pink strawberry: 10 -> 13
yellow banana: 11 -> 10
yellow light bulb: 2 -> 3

####################

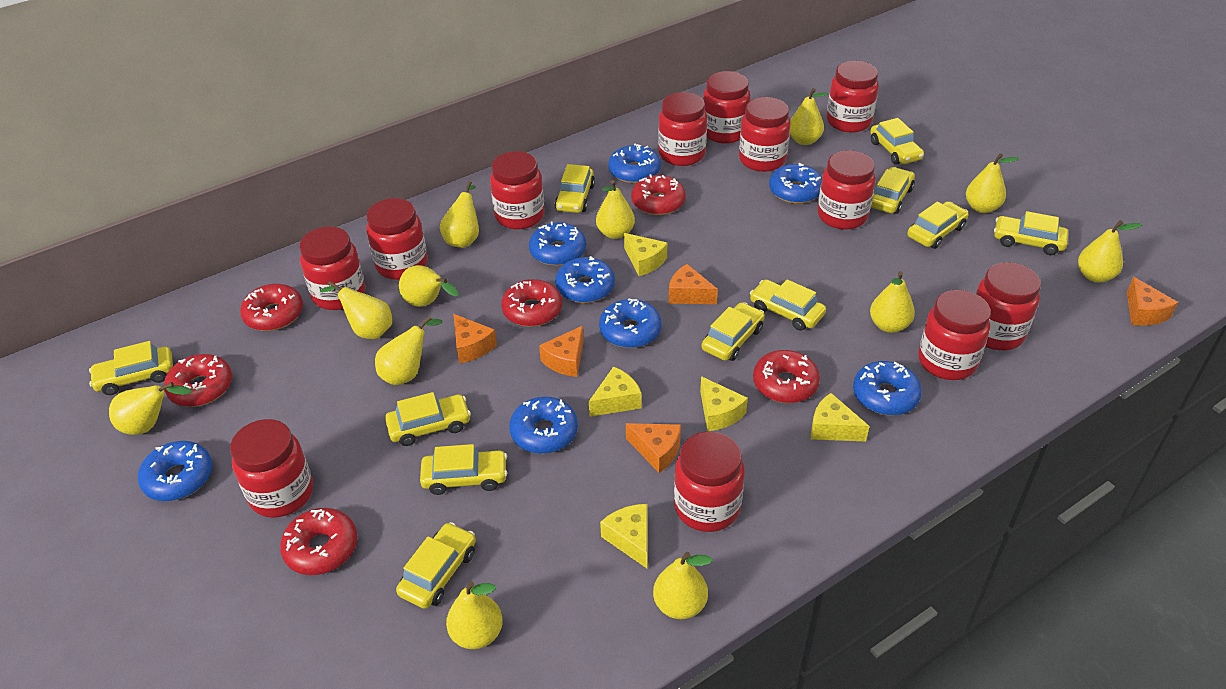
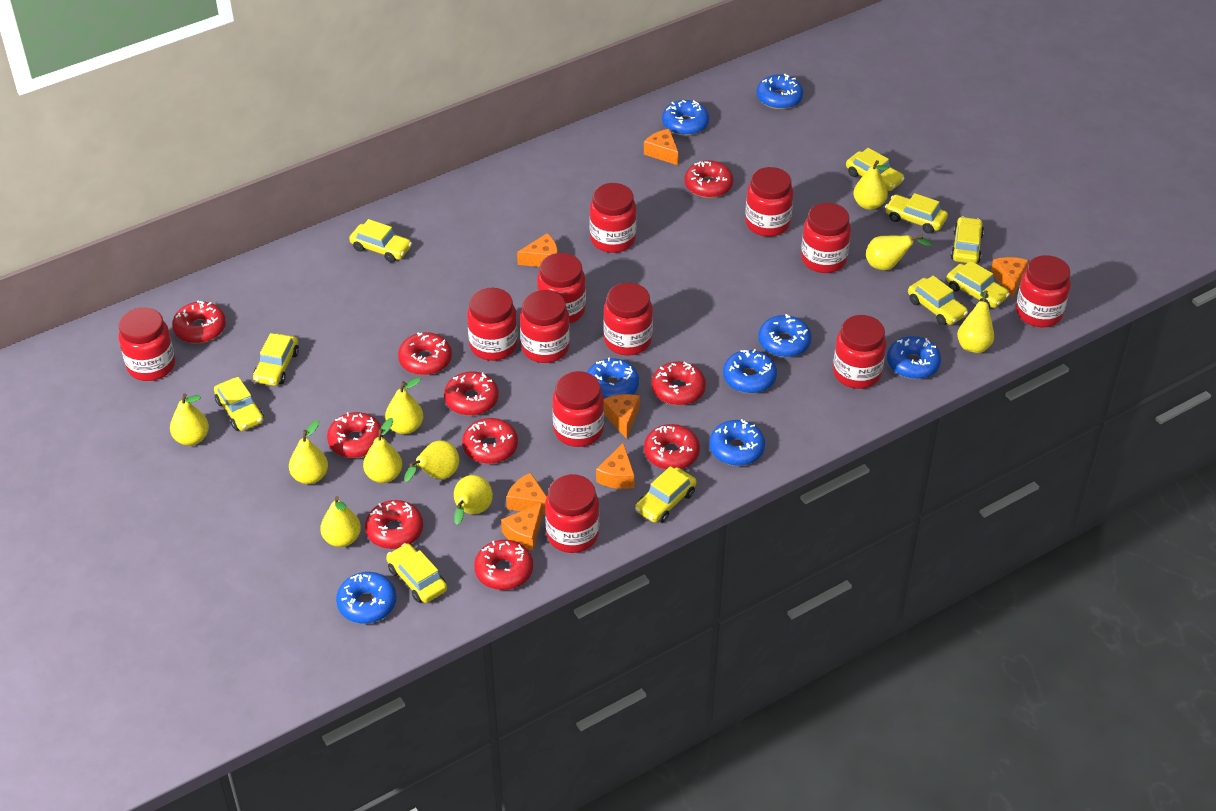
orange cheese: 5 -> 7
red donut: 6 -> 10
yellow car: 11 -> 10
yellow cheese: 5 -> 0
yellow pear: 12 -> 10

####################

Work task: Copy all lines from the data above that contain the word "yellow".

Exercise solution:
yellow banana: 11 -> 10
yellow light bulb: 2 -> 3
yellow car: 11 -> 10
yellow cheese: 5 -> 0
yellow pear: 12 -> 10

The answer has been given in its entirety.